Instructions to follow =
From the entries below, pull out every line that contains the string "center". Case matters, so a different capitalization does not count as a match.

Data shown =
= = = = = = =

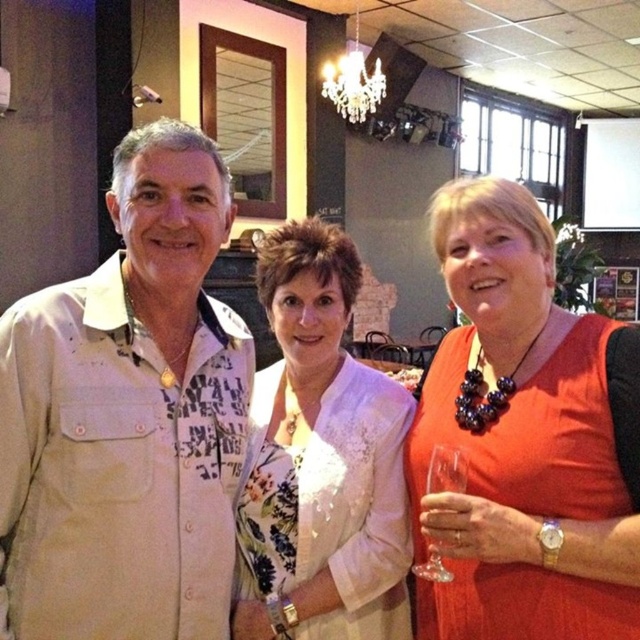
Question: Is beige cotton shirt at center above orange fabric dress at center?

Choices:
 (A) no
 (B) yes

Answer: (B)

Question: Which object appears farthest from the camera in this image?

Choices:
 (A) orange fabric dress at center
 (B) clear glass wine glass at lower right
 (C) beige cotton shirt at center

Answer: (B)

Question: Which object appears farthest from the camera in this image?

Choices:
 (A) clear glass wine glass at lower right
 (B) orange fabric dress at center
 (C) beige cotton shirt at center
 (D) white floral blouse at center

Answer: (D)

Question: Which point appears closest to the camera in this image?

Choices:
 (A) (356, 404)
 (B) (582, 525)
 (C) (440, 474)
 (D) (77, 554)

Answer: (D)

Question: From the image, what is the correct spatial relationship of orange fabric dress at center in relation to clear glass wine glass at lower right?

Choices:
 (A) right
 (B) left

Answer: (A)

Question: Is beige cotton shirt at center behind clear glass wine glass at lower right?

Choices:
 (A) yes
 (B) no

Answer: (B)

= = = = = = =

Expected answer =
Question: Is beige cotton shirt at center above orange fabric dress at center?
 (A) orange fabric dress at center
 (C) beige cotton shirt at center
 (B) orange fabric dress at center
 (C) beige cotton shirt at center
 (D) white floral blouse at center
Question: From the image, what is the correct spatial relationship of orange fabric dress at center in relation to clear glass wine glass at lower right?
Question: Is beige cotton shirt at center behind clear glass wine glass at lower right?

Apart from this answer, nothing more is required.